Given problem
List every line below that contains the string "table", treating uppercase and lowercase as different.

# Start of Records provided

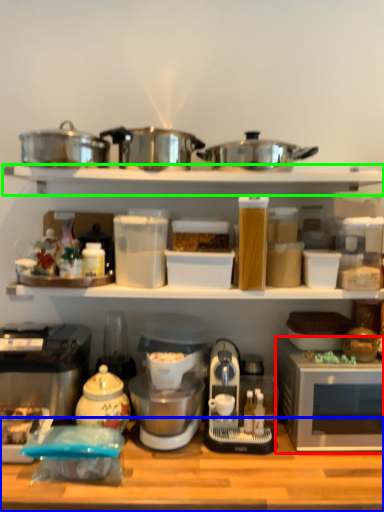
Question: Which object is positioned farthest from microwave oven (highlighted by a red box)? Select from table (highlighted by a blue box) and shelf (highlighted by a green box).

Choices:
 (A) table
 (B) shelf

Answer: (B)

# End of Records provided

Worked solution
Question: Which object is positioned farthest from microwave oven (highlighted by a red box)? Select from table (highlighted by a blue box) and shelf (highlighted by a green box).
 (A) table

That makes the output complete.